- [Work instruction]:
When you reach a picture, skip it, and retype every line below exactly.
==== Data below
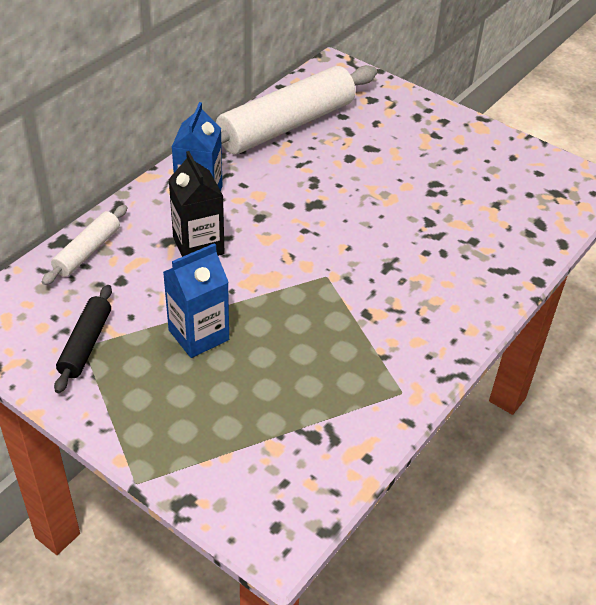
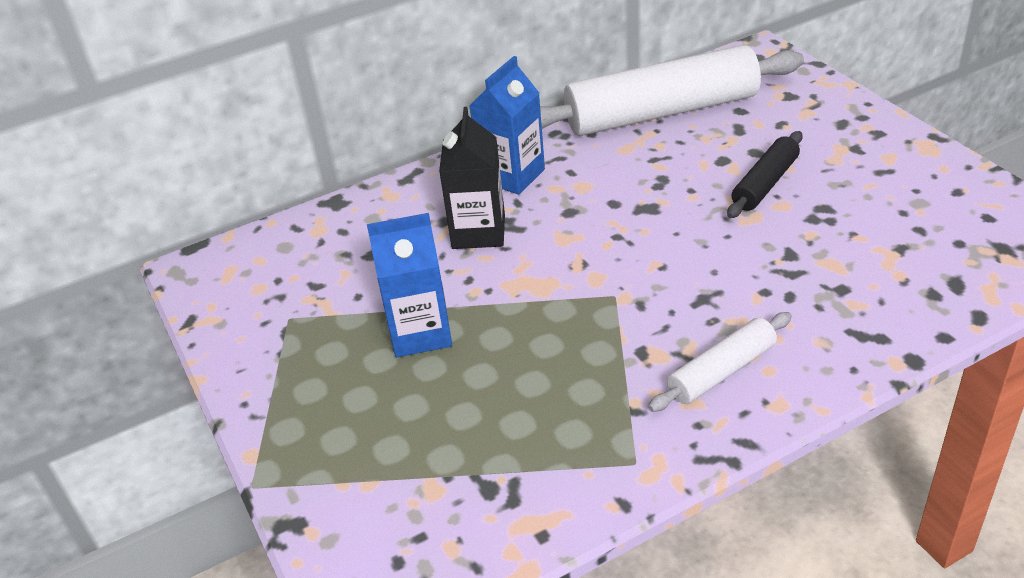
camera: 30 degrees right, 5 degrees down
white rolling pin [42,205,127,285] -> white rolling pin moved to [648,312,792,412]
black rolling pin [54,285,112,393] -> black rolling pin moved to [727,131,803,218]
========
- [Answer to this problem]:
camera: 30 degrees right, 5 degrees down
white rolling pin [42,205,127,285] -> white rolling pin moved to [648,312,792,412]
black rolling pin [54,285,112,393] -> black rolling pin moved to [727,131,803,218]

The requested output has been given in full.